- Instructions to follow
Please extract every line of the records that contains the string "tuplet".
─── Data for processing
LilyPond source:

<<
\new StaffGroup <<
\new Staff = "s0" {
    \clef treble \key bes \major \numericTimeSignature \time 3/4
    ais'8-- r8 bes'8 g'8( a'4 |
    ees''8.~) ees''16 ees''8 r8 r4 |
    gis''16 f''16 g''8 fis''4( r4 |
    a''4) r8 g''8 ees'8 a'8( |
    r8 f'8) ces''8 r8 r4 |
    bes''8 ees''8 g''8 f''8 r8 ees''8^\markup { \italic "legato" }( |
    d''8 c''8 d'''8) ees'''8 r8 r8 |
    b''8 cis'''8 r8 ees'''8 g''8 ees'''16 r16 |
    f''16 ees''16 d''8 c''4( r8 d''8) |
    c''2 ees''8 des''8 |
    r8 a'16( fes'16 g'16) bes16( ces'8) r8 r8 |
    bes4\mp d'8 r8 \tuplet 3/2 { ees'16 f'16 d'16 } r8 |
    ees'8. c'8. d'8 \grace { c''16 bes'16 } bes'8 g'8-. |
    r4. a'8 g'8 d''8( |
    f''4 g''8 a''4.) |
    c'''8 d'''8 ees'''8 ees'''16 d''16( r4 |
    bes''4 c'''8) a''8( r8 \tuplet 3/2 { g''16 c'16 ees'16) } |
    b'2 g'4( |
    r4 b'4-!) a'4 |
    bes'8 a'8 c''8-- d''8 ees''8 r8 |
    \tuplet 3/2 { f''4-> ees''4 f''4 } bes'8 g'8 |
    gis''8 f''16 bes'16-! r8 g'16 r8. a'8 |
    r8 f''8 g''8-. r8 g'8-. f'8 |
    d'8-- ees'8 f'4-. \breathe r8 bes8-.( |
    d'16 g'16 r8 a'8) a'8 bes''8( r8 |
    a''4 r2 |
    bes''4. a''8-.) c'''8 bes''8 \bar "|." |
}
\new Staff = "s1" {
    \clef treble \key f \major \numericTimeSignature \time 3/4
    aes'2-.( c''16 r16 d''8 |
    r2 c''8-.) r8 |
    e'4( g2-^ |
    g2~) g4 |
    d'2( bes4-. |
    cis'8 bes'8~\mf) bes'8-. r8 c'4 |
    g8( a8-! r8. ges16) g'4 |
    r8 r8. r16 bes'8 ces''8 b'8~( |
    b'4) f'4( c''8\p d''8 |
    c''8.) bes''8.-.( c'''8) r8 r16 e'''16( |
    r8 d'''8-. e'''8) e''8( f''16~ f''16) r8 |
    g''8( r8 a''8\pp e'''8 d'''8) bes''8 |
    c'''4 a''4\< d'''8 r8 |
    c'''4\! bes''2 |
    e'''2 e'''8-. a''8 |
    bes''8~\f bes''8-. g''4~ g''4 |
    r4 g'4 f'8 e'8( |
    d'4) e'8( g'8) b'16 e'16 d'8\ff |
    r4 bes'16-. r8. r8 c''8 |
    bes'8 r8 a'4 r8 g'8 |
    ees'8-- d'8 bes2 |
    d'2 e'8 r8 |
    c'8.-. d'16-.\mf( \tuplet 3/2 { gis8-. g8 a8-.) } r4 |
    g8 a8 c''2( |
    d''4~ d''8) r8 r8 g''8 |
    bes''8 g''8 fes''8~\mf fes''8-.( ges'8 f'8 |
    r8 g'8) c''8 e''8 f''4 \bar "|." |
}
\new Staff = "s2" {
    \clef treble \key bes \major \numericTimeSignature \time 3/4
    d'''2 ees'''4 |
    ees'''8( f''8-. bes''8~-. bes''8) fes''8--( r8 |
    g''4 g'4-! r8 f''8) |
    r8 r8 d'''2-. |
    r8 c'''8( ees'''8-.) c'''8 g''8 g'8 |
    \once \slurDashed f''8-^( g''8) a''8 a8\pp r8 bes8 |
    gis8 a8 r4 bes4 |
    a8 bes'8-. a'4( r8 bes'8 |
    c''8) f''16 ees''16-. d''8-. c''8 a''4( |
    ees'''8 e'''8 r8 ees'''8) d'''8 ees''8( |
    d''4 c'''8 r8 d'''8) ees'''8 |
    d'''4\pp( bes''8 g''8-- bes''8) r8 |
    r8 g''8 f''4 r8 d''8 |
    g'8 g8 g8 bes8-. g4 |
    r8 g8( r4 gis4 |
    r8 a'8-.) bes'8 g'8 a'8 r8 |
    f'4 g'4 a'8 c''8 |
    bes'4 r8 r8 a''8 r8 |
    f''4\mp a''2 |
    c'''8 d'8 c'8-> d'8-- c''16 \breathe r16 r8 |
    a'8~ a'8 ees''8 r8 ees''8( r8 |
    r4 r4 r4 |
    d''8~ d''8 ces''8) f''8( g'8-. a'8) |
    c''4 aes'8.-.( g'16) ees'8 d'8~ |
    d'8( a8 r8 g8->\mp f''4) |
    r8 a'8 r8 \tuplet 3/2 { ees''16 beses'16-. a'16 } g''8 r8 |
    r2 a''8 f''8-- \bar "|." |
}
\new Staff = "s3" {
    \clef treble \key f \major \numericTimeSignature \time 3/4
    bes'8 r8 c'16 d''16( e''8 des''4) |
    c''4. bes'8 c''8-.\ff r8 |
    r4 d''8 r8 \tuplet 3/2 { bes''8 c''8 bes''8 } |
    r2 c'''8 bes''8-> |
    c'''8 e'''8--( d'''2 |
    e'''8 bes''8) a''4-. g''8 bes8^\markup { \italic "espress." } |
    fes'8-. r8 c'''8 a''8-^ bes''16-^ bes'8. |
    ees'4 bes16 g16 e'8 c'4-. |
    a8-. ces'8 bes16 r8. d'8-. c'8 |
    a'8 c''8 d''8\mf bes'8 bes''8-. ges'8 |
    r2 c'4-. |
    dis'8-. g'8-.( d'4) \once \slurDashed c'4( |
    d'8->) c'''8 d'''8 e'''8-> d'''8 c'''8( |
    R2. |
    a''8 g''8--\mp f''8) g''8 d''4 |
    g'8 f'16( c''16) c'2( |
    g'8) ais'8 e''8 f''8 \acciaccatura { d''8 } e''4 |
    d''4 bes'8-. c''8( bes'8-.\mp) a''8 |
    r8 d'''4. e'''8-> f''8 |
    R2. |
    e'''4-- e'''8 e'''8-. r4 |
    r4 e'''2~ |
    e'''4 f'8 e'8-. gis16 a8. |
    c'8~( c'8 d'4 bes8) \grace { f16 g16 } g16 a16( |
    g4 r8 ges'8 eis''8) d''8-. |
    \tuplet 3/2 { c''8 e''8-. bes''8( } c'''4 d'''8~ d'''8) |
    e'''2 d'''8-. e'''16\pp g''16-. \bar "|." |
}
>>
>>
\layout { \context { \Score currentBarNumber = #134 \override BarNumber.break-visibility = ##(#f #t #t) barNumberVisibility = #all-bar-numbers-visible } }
──────
- Output for this exercise
    bes4\mp d'8 r8 \tuplet 3/2 { ees'16 f'16 d'16 } r8 |
    bes''4 c'''8) a''8( r8 \tuplet 3/2 { g''16 c'16 ees'16) } |
    \tuplet 3/2 { f''4-> ees''4 f''4 } bes'8 g'8 |
    c'8.-. d'16-.\mf( \tuplet 3/2 { gis8-. g8 a8-.) } r4 |
    r8 a'8 r8 \tuplet 3/2 { ees''16 beses'16-. a'16 } g''8 r8 |
    r4 d''8 r8 \tuplet 3/2 { bes''8 c''8 bes''8 } |
    \tuplet 3/2 { c''8 e''8-. bes''8( } c'''4 d'''8~ d'''8) |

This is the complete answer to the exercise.